Please repeat nothing except the lines from the one containing "red house: 4 -> 2" through the end of the records, exactly and without pictures.

Scene image comparisons:
◇ ◇ ◇ ◇ ◇

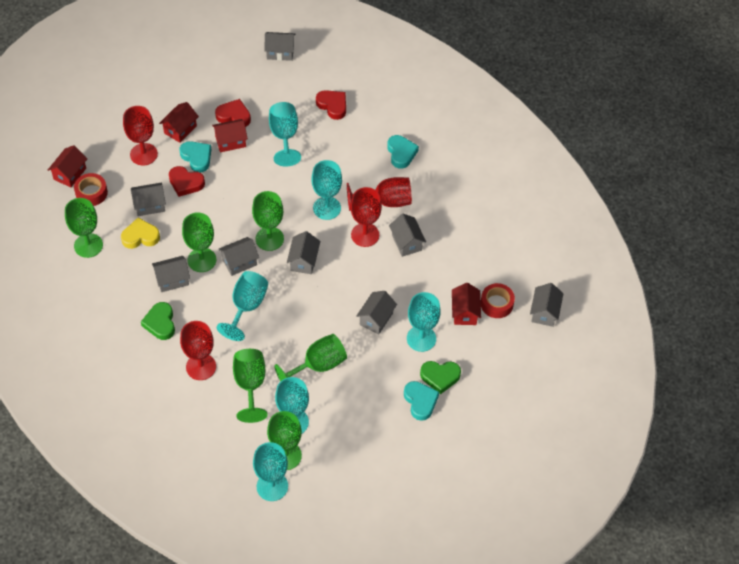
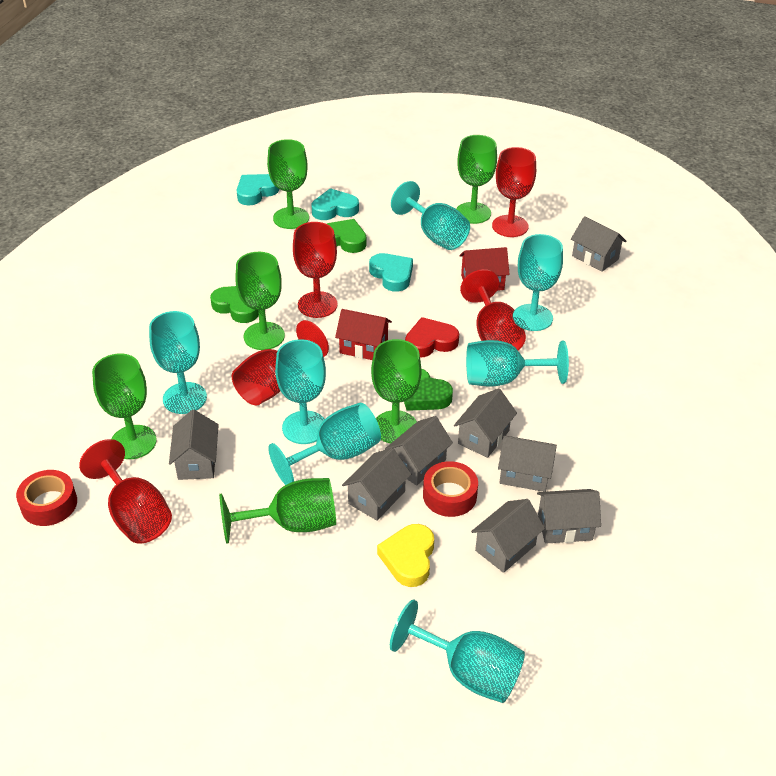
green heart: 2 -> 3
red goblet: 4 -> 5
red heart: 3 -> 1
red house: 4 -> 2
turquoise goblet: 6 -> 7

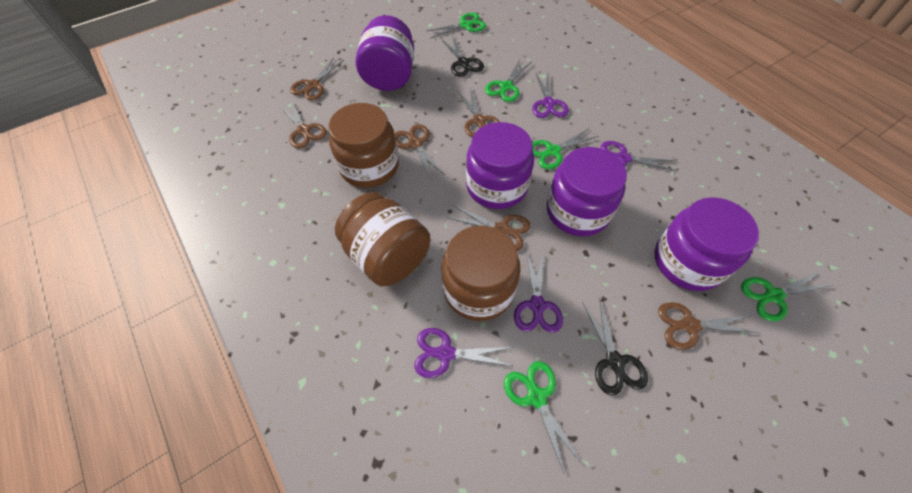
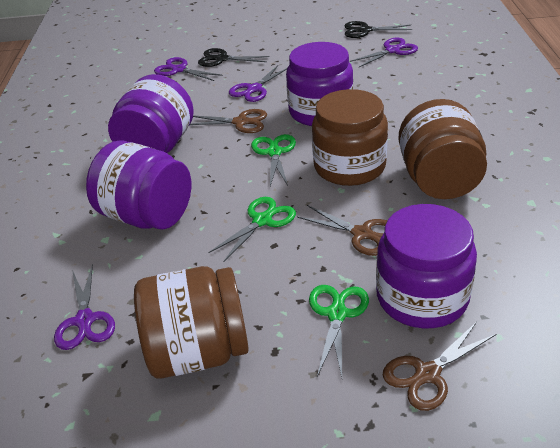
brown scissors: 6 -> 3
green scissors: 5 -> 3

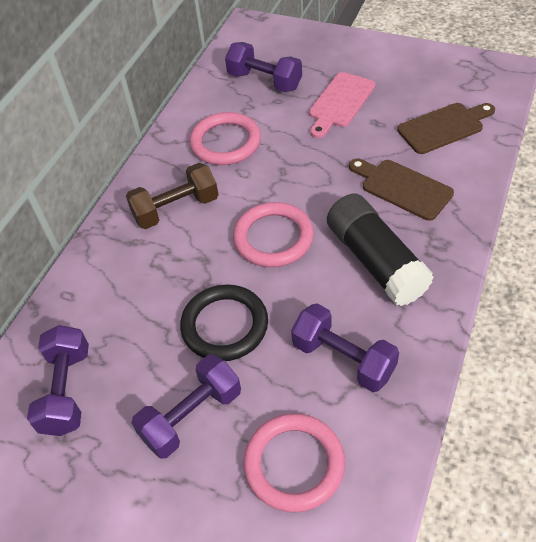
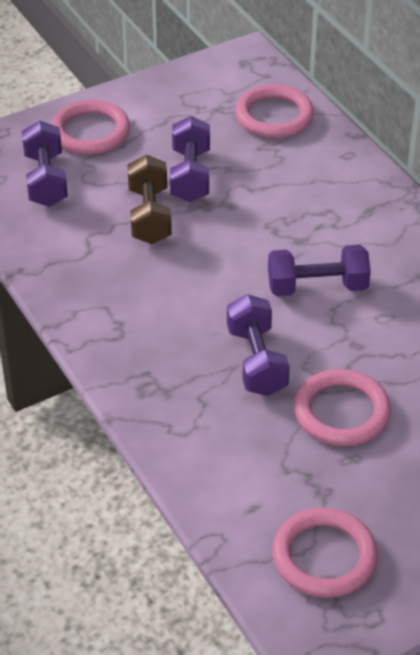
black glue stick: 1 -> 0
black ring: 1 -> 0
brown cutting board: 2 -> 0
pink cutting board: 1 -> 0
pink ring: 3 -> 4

◇ ◇ ◇ ◇ ◇

§ **Exercise result**:
red house: 4 -> 2
turquoise goblet: 6 -> 7

brown scissors: 6 -> 3
green scissors: 5 -> 3

black glue stick: 1 -> 0
black ring: 1 -> 0
brown cutting board: 2 -> 0
pink cutting board: 1 -> 0
pink ring: 3 -> 4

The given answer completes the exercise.